What is expected:
Your reply should be one number: how many lines of the records below contain the string "gris".

Records to process:
- - - - -
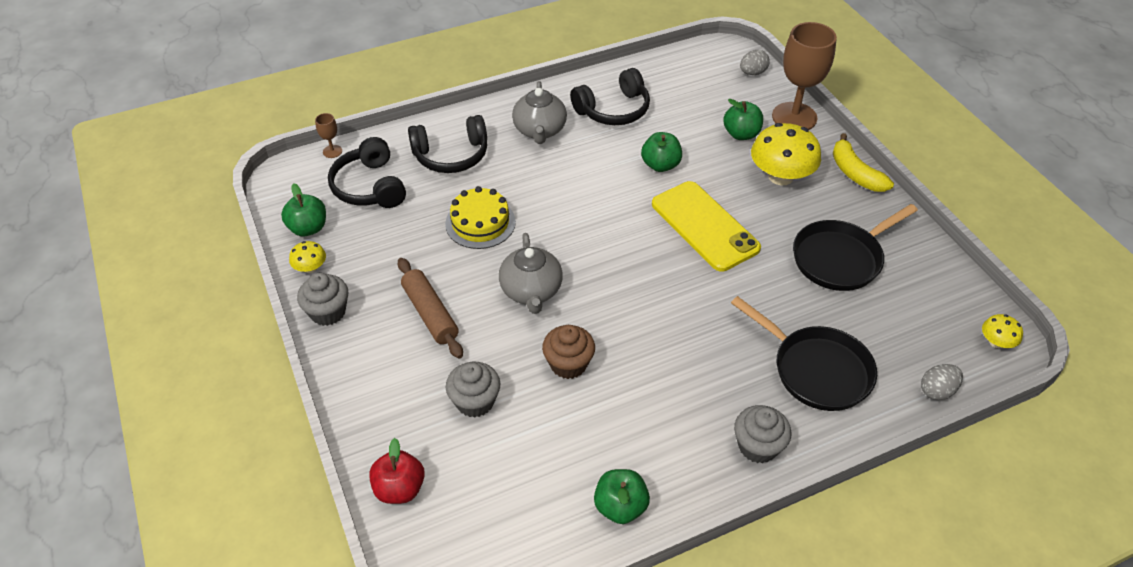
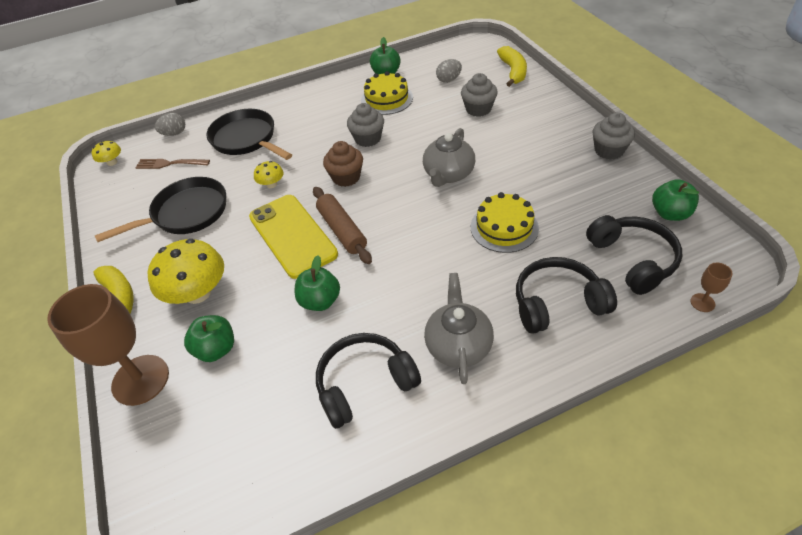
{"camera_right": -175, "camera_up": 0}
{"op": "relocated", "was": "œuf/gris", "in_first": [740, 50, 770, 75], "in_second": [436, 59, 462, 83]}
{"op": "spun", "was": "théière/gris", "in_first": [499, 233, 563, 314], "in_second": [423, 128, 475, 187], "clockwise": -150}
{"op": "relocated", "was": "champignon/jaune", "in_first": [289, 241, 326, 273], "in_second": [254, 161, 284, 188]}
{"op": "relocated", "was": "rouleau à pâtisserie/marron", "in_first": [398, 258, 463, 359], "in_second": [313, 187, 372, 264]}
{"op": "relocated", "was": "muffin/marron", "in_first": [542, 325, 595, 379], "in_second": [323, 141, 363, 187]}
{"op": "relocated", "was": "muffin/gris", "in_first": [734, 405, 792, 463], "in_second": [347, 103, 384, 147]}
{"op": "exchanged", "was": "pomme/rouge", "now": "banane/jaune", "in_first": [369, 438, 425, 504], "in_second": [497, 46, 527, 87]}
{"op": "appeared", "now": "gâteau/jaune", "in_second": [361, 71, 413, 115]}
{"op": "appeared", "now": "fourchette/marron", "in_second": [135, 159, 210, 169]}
- - - - -
Written solution:
3